__Material to process__:
——————

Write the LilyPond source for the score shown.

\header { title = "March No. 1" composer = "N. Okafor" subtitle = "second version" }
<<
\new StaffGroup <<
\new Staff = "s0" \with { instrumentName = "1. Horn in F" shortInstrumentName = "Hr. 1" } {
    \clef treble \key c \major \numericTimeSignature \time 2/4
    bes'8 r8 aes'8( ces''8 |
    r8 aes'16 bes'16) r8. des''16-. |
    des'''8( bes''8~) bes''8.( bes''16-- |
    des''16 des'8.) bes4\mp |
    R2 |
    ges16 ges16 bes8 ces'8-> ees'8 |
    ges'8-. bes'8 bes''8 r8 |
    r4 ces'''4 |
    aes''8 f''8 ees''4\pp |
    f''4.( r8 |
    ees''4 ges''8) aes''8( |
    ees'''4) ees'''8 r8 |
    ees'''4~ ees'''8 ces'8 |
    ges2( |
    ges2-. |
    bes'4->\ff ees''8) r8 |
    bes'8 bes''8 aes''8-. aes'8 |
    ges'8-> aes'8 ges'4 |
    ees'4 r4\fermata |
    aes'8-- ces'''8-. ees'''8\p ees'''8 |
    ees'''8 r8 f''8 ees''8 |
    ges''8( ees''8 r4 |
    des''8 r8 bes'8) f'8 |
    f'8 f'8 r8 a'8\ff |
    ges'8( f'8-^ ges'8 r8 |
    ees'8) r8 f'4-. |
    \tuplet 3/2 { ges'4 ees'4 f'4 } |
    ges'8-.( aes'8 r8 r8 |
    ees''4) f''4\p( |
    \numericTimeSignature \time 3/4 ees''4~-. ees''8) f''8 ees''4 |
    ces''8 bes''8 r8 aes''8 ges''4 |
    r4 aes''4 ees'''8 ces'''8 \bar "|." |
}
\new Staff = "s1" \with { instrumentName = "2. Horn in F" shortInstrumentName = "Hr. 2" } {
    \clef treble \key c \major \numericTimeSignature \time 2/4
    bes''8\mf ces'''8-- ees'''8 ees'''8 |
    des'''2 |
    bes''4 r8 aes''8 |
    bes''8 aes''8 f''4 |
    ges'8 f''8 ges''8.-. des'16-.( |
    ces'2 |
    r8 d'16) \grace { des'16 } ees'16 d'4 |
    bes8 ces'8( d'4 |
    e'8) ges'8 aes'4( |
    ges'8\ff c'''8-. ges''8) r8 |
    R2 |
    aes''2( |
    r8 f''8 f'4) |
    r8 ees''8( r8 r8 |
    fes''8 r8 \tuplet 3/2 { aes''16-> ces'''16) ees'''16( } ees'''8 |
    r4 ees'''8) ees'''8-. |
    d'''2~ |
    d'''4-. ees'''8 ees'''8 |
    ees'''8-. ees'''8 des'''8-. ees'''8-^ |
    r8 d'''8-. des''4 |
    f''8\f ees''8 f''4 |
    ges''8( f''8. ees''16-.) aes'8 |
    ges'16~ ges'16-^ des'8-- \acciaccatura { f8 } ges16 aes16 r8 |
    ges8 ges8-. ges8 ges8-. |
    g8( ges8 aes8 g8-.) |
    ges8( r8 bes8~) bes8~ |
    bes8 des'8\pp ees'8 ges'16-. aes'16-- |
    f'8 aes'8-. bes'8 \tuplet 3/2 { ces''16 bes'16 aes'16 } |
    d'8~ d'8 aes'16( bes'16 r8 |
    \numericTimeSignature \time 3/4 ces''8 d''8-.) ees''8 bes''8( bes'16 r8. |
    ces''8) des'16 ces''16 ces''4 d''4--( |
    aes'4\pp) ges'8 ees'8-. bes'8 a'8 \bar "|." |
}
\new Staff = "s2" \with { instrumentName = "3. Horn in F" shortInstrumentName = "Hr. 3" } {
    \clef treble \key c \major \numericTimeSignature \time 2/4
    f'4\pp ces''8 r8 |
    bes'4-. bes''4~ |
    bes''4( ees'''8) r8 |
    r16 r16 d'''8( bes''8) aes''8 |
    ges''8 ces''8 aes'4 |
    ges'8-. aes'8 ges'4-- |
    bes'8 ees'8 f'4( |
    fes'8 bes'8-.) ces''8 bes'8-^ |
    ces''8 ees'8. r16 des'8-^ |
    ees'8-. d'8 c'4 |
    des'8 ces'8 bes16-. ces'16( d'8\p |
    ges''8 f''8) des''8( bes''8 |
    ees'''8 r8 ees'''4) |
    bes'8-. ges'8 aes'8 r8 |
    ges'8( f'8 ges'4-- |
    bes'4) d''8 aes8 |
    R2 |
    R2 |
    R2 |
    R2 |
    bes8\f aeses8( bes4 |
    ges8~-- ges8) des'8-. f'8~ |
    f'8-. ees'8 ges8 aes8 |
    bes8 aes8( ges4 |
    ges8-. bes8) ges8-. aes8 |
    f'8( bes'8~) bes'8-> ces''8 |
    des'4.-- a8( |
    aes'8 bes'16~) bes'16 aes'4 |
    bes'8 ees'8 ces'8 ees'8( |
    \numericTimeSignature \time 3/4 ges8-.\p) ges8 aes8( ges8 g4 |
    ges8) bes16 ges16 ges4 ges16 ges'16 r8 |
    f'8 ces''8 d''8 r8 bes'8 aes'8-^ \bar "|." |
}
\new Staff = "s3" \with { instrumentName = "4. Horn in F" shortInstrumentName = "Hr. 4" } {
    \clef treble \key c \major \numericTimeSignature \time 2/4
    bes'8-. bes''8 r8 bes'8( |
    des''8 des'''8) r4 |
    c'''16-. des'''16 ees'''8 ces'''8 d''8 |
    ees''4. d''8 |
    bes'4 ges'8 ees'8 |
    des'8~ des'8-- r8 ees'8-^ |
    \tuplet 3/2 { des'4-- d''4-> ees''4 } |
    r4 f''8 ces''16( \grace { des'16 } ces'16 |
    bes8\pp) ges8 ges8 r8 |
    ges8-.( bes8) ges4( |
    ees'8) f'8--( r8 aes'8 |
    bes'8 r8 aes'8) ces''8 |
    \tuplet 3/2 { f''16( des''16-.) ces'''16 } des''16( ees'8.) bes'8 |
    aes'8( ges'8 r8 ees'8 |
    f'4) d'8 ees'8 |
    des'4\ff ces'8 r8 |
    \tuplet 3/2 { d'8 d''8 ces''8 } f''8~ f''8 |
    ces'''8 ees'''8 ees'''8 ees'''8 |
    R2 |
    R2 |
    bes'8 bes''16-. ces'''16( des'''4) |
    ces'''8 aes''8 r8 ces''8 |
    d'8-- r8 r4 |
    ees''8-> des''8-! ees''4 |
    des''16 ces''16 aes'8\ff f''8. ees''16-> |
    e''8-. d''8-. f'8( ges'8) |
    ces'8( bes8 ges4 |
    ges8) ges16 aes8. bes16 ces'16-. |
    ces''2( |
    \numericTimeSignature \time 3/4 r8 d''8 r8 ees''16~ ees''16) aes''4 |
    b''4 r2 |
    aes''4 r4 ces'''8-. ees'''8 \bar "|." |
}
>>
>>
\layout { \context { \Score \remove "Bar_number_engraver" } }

——————

__Task details__:
How many lines in the listing above contain the string "grace"? Reply with the number alone.

__Answer to this problem__:
2